*** Information shown Section Begins ***

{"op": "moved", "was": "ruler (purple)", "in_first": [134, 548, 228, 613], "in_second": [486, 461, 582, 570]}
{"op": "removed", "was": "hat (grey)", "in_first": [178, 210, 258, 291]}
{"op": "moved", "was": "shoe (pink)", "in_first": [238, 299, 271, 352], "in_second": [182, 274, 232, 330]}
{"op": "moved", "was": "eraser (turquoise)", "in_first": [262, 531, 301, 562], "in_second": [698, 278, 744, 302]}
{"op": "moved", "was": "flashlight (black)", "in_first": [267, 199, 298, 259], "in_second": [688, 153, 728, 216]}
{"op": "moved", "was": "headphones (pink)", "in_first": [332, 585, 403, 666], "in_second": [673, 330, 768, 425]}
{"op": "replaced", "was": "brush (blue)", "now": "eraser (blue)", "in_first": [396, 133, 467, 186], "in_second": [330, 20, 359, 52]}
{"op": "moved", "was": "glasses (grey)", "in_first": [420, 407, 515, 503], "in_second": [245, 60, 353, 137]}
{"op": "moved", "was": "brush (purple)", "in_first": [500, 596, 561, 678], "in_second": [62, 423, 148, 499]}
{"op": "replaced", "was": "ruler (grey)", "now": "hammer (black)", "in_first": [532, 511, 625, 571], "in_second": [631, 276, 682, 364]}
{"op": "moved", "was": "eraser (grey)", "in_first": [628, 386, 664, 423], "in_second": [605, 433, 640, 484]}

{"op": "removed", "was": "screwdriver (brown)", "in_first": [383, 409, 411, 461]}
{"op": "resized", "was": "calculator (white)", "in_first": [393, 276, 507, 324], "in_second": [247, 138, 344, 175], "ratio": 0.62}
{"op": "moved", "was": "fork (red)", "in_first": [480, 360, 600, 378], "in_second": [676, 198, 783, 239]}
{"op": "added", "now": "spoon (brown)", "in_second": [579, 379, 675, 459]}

*** Information shown Section Ends ***
*** Information shown Section Begins ***

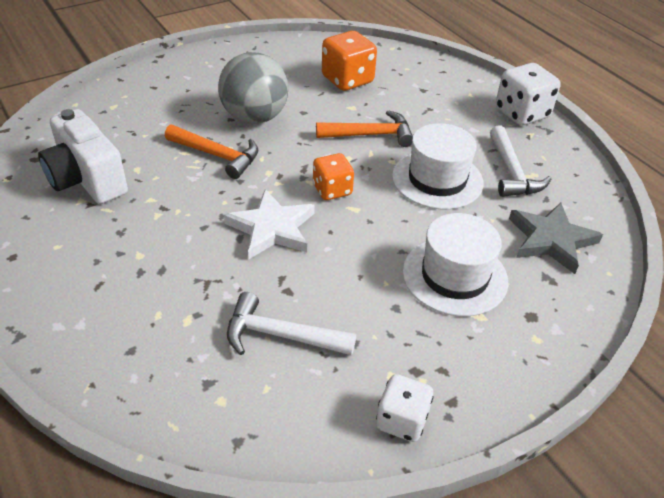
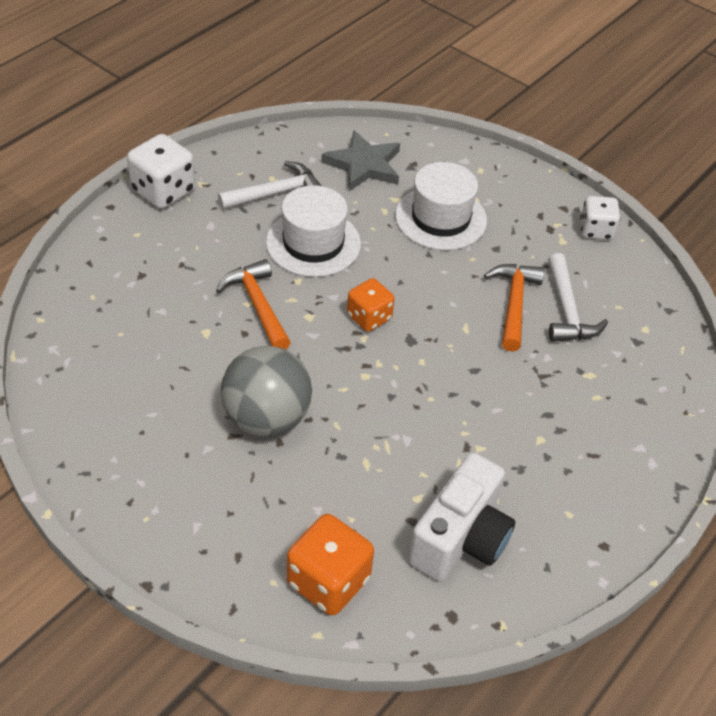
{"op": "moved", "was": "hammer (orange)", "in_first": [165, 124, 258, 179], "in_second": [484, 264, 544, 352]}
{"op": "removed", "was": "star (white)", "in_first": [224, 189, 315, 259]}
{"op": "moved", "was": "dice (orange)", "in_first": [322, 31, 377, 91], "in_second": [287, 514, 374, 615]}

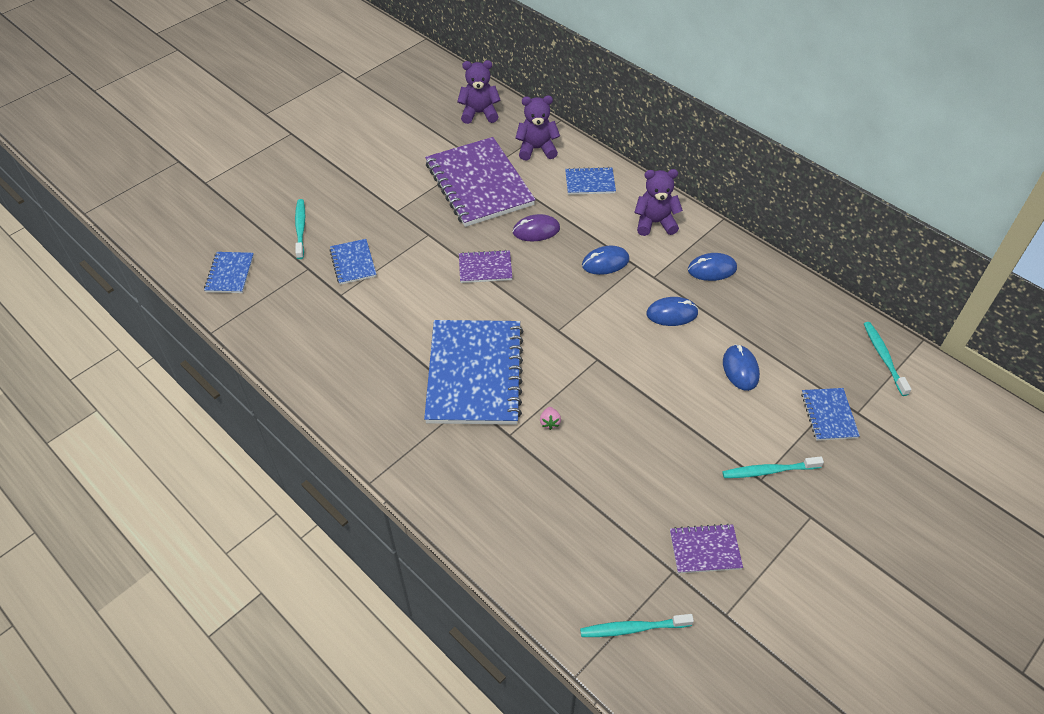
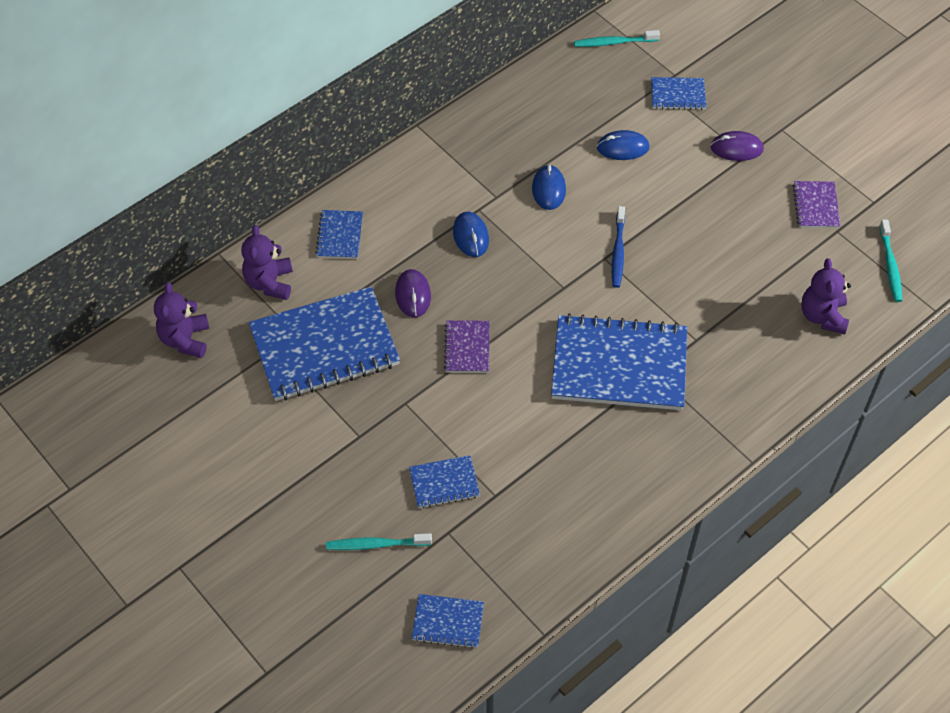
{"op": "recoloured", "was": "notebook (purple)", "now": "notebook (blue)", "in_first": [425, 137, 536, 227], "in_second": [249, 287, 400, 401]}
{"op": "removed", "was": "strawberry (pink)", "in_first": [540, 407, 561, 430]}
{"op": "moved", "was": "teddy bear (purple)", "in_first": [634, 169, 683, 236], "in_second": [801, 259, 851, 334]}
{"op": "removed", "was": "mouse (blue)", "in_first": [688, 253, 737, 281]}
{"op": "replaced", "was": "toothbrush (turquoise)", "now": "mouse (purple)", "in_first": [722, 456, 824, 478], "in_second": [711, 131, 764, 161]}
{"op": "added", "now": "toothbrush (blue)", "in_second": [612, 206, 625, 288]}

*** Information shown Section Ends ***

*Problem to work on*
The response consists of the lines above that contain "black".

*The answer*
{"op": "moved", "was": "flashlight (black)", "in_first": [267, 199, 298, 259], "in_second": [688, 153, 728, 216]}
{"op": "replaced", "was": "ruler (grey)", "now": "hammer (black)", "in_first": [532, 511, 625, 571], "in_second": [631, 276, 682, 364]}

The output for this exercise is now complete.